Keep each line of the material that includes "none", and leave out the rest.

_Working data_
* * * * * * * * *

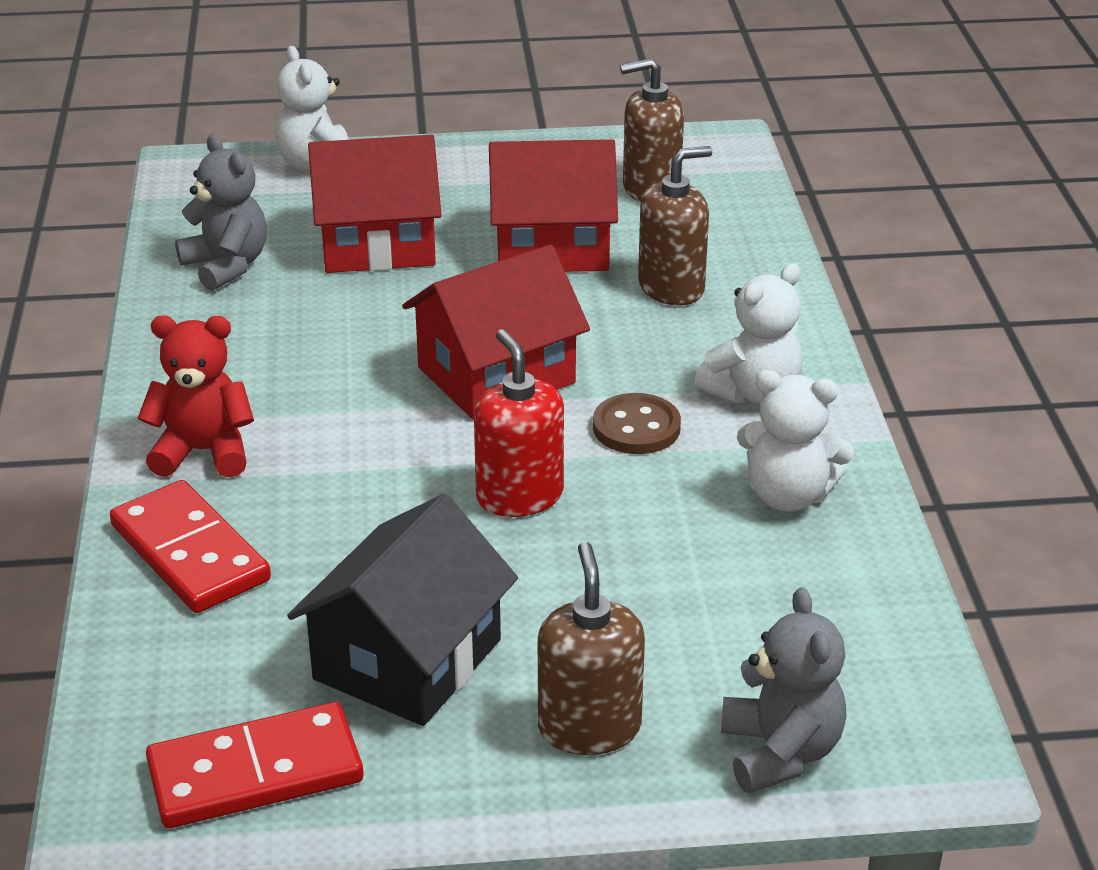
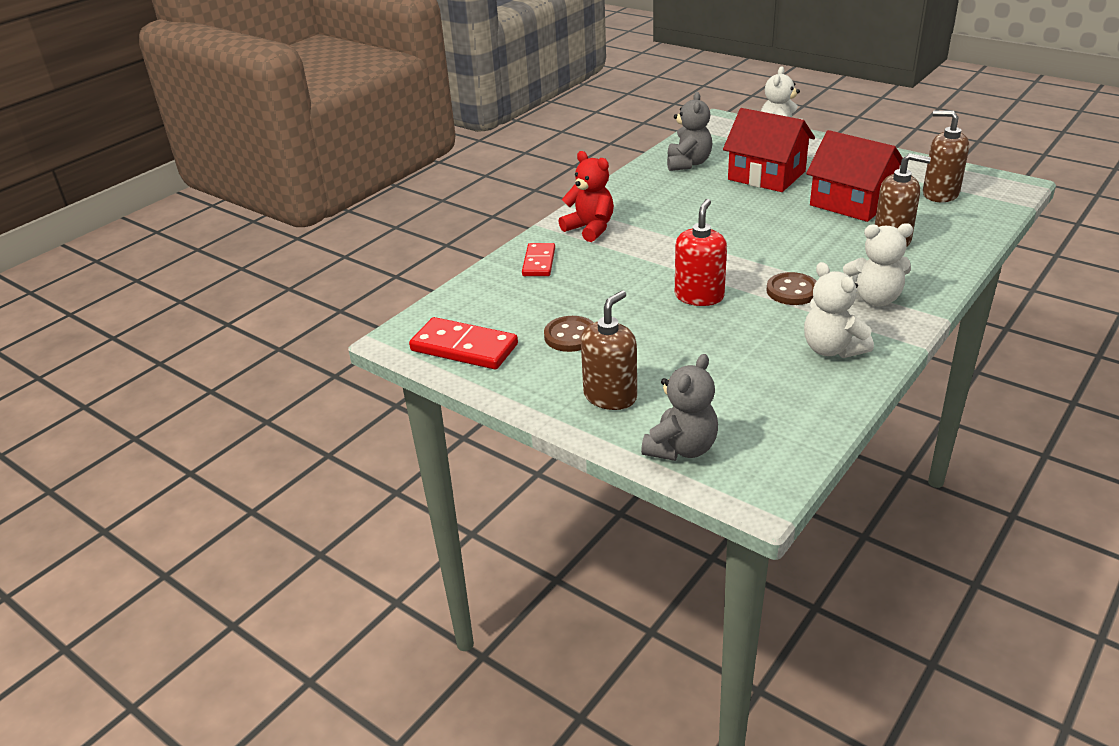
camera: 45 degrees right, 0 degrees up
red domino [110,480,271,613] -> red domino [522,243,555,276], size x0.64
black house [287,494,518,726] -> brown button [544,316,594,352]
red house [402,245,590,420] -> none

* * * * * * * * *

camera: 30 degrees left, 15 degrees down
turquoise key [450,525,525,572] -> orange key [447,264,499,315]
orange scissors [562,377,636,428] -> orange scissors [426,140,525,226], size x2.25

* * * * * * * * *

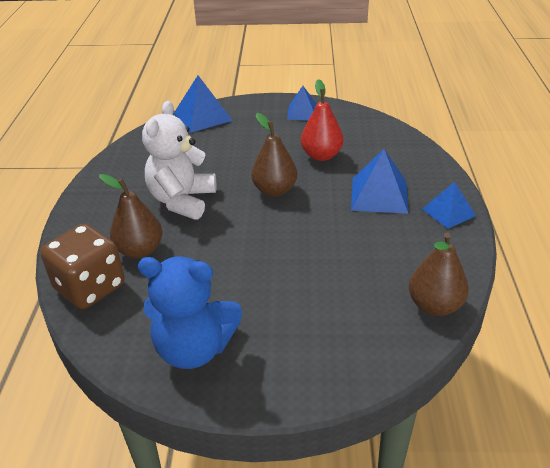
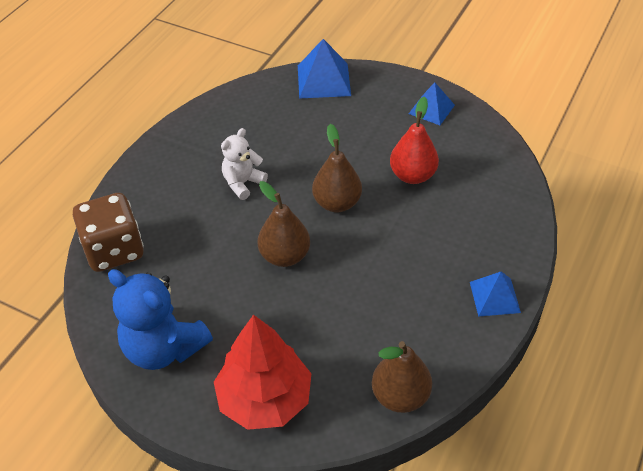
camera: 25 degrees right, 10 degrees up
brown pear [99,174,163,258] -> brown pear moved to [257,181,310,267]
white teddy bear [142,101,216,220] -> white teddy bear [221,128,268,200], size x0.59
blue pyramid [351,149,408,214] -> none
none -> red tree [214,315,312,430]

* * * * * * * * *

_Result of this task_
red house [402,245,590,420] -> none
blue pyramid [351,149,408,214] -> none
none -> red tree [214,315,312,430]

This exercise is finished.